## WORK TO BE COMPLETED
Look through the lines below, find those with the word "DIGITS", and copy them.

## RECORD EXCERPTS
━━━━

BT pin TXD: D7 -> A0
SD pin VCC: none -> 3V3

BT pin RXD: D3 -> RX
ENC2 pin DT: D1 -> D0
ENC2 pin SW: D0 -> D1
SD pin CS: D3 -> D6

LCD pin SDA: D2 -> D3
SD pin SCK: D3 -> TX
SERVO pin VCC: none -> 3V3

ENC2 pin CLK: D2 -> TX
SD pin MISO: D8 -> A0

━━━━

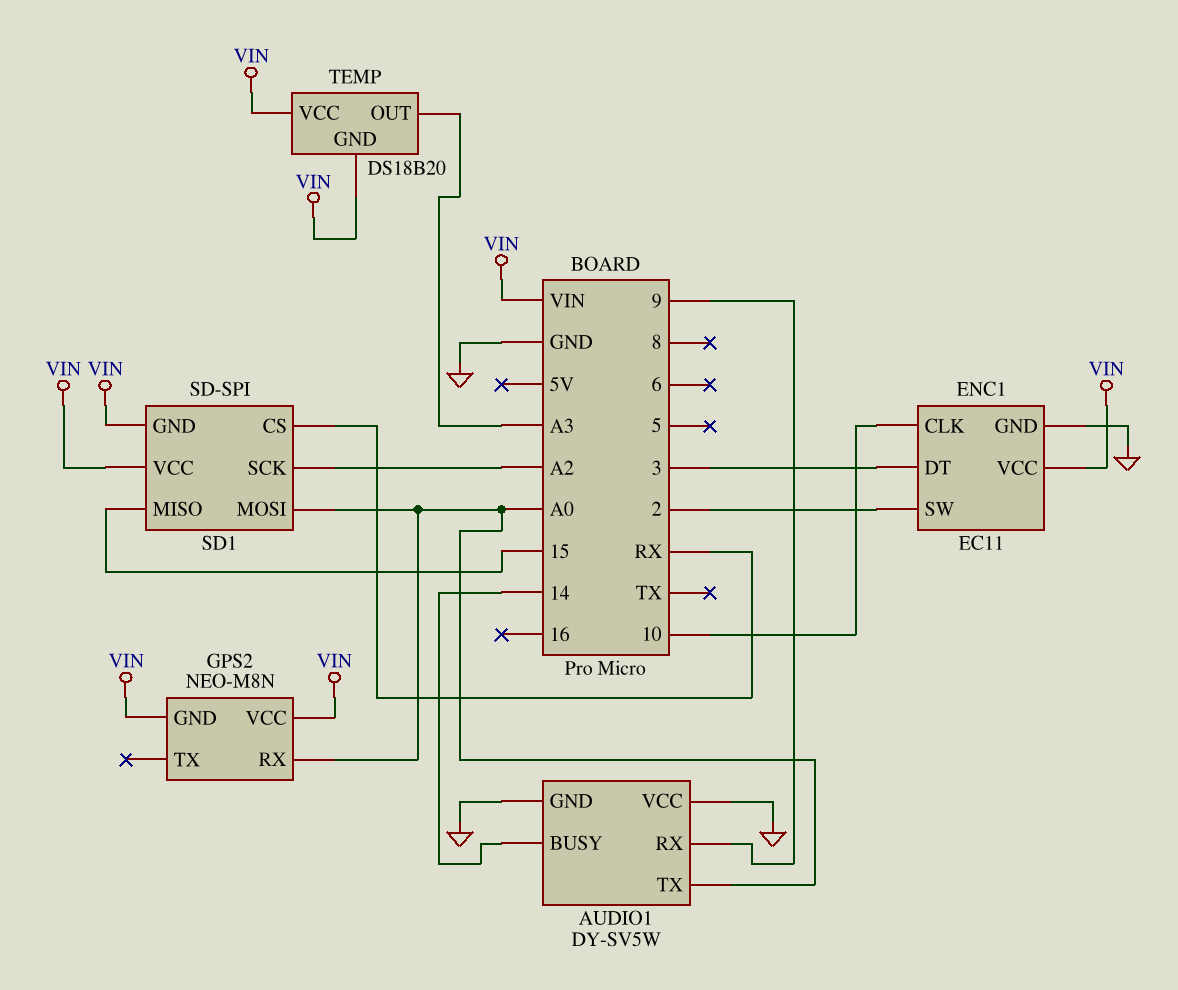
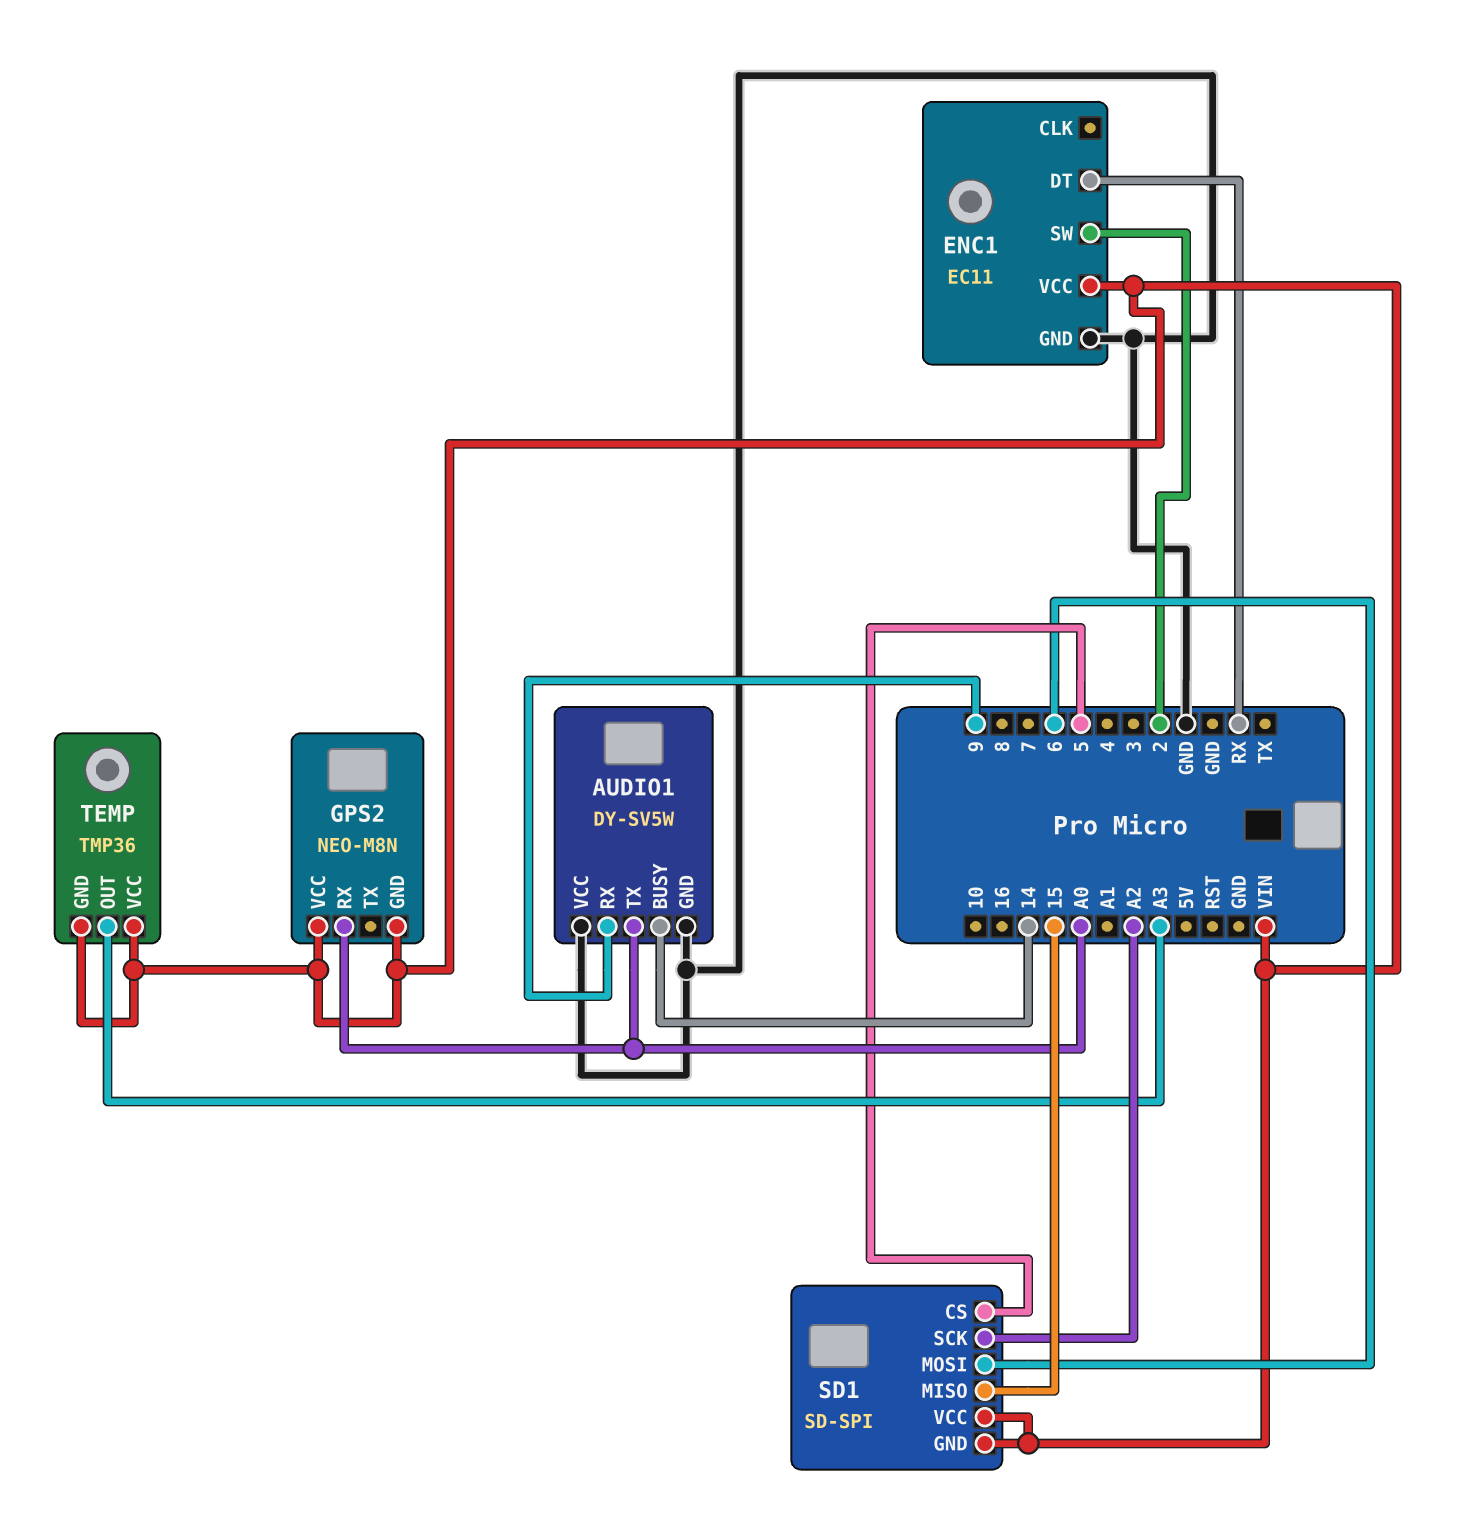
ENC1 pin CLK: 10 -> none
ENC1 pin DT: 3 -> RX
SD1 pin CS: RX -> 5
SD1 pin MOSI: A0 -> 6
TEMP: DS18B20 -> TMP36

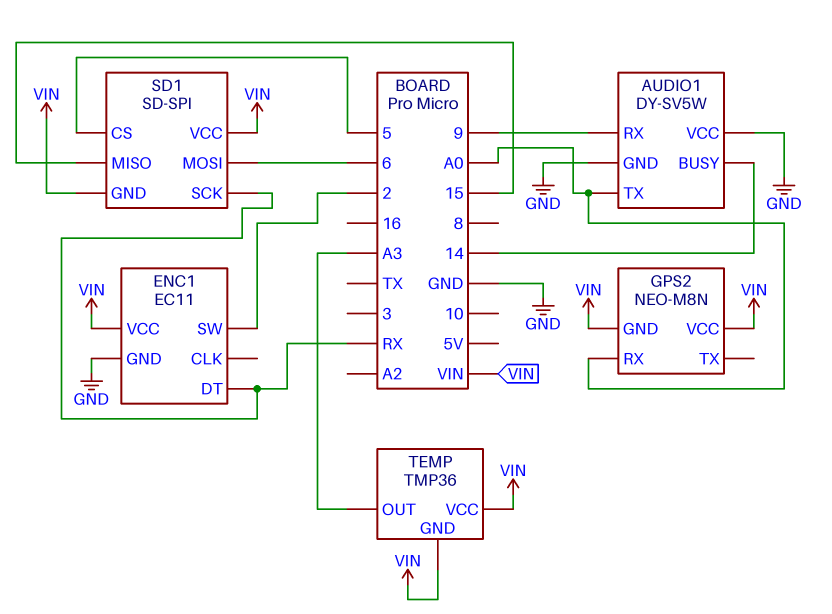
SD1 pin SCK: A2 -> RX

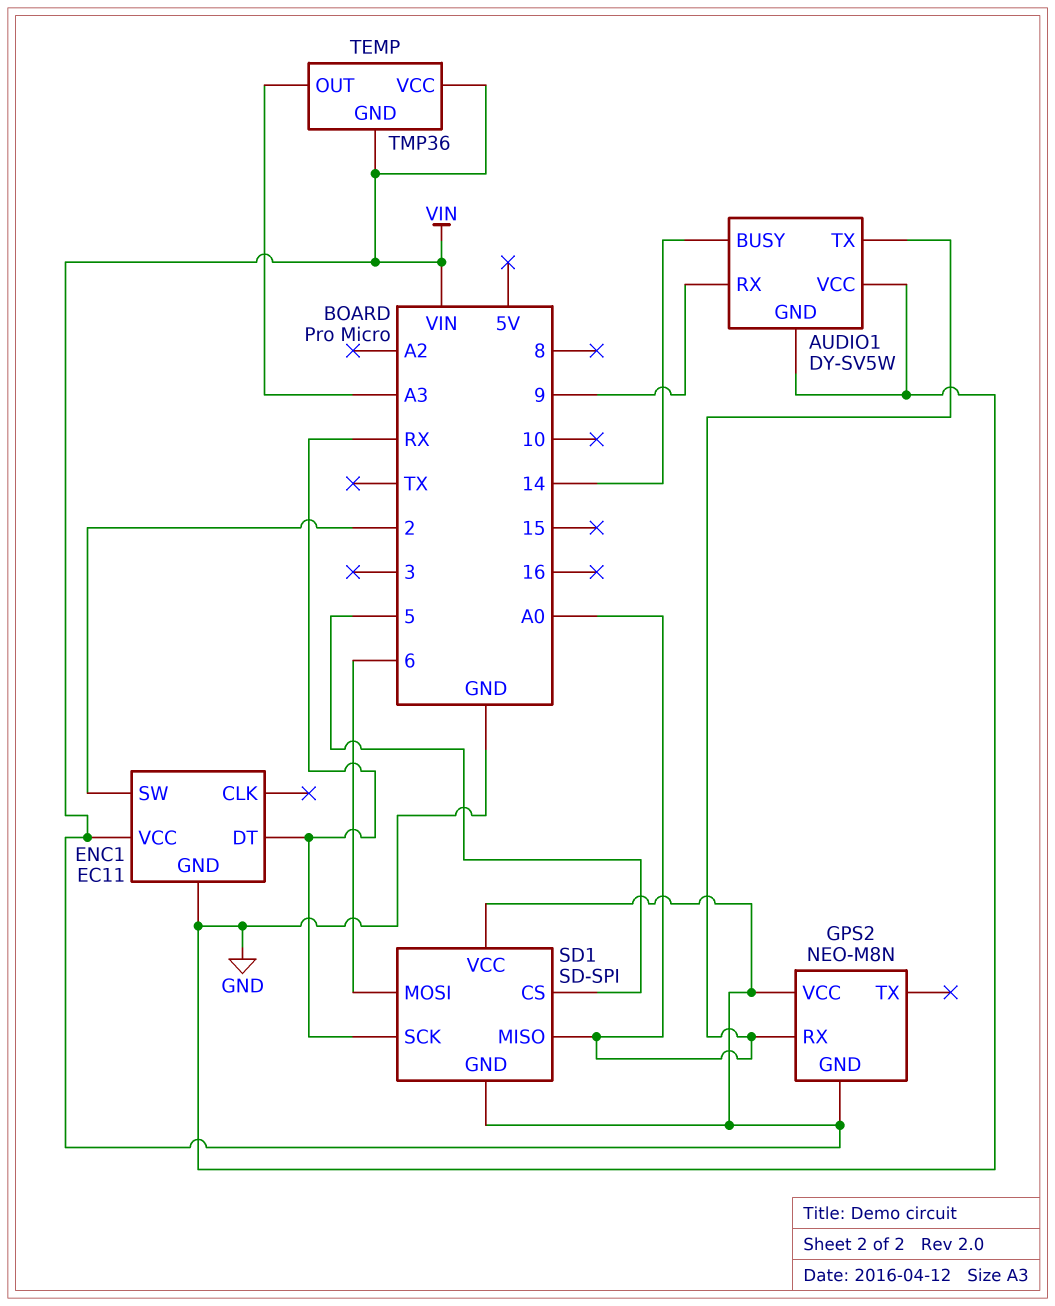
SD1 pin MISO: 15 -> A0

━━━━

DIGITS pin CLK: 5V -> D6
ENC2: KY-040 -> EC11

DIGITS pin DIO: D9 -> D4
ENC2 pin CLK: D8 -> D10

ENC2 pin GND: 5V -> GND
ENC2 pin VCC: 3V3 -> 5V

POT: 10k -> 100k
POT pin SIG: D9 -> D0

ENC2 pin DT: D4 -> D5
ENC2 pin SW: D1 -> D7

━━━━

## YOUR RESPONSE
DIGITS pin CLK: 5V -> D6
DIGITS pin DIO: D9 -> D4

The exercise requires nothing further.